DATA SUPPLIED
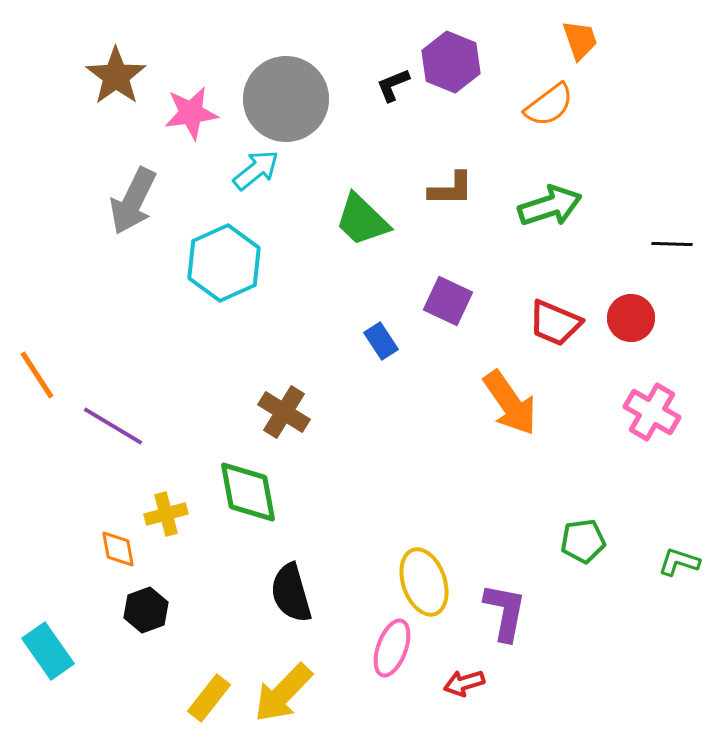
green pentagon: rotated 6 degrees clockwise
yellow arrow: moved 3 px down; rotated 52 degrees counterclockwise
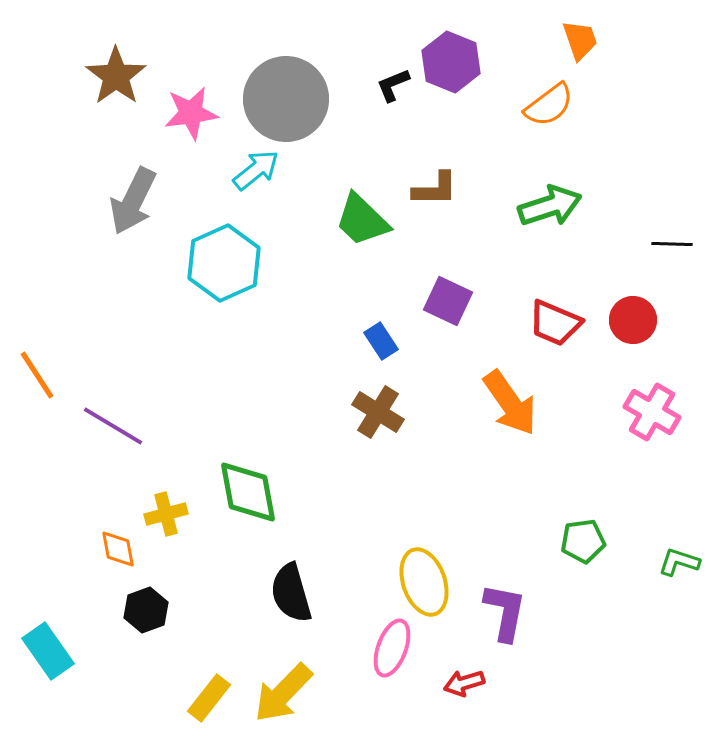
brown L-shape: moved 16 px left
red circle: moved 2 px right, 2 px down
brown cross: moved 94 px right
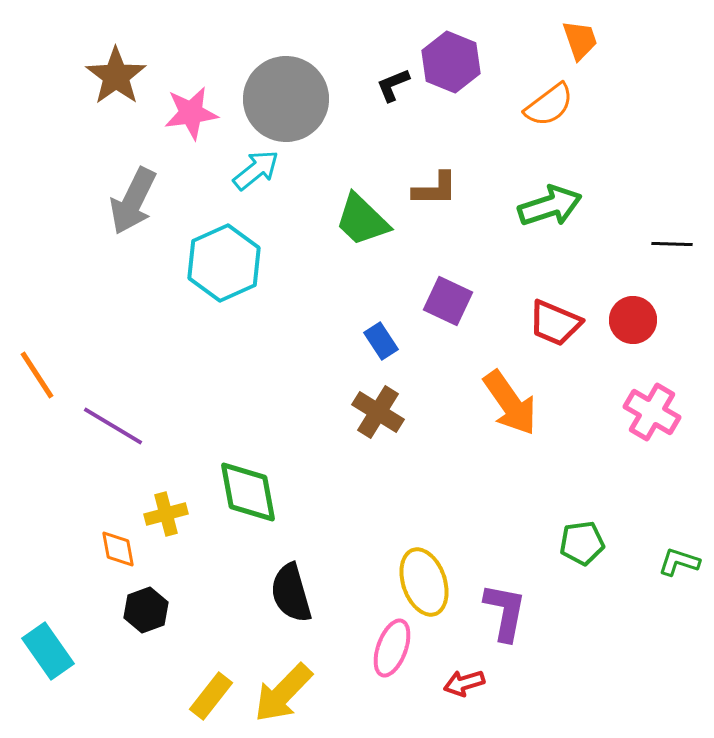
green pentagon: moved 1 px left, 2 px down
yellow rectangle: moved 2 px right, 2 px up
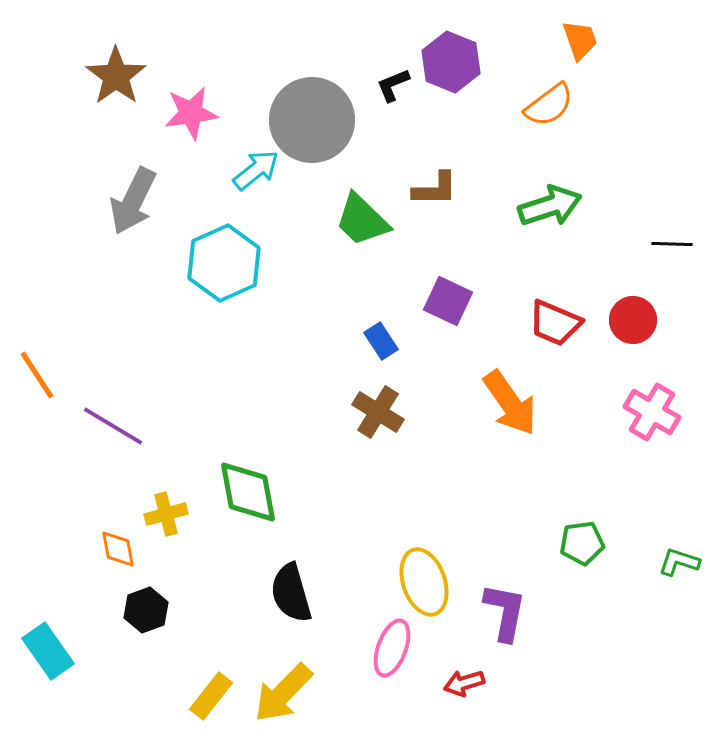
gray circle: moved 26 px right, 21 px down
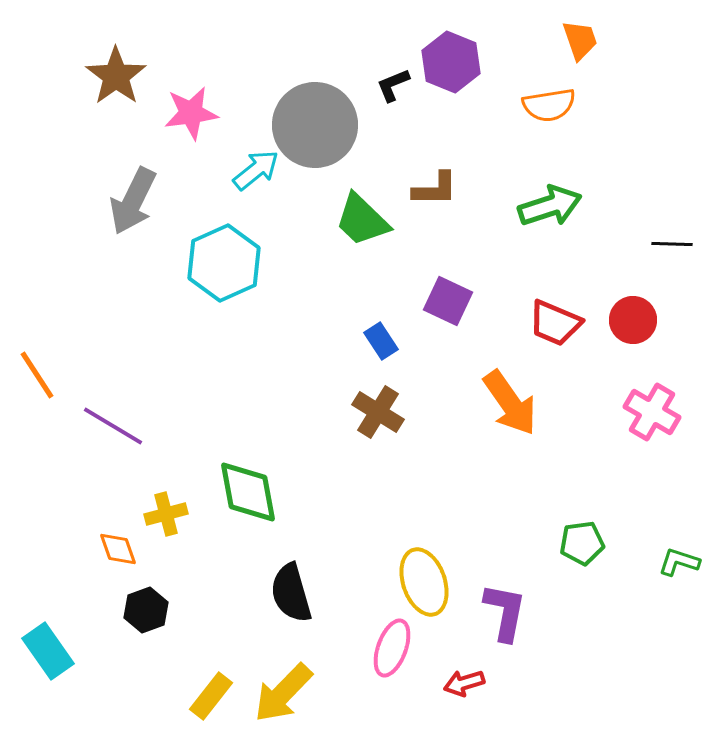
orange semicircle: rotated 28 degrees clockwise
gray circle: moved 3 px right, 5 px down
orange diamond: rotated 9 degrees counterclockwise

WORK TO DO
Quote the lines above verbatim, starting with the line that contains "gray circle: moved 26 px right, 21 px down" and going on through the last line, and leave the pictures out.

FULL ANSWER
gray circle: moved 26 px right, 21 px down
orange semicircle: rotated 28 degrees clockwise
gray circle: moved 3 px right, 5 px down
orange diamond: rotated 9 degrees counterclockwise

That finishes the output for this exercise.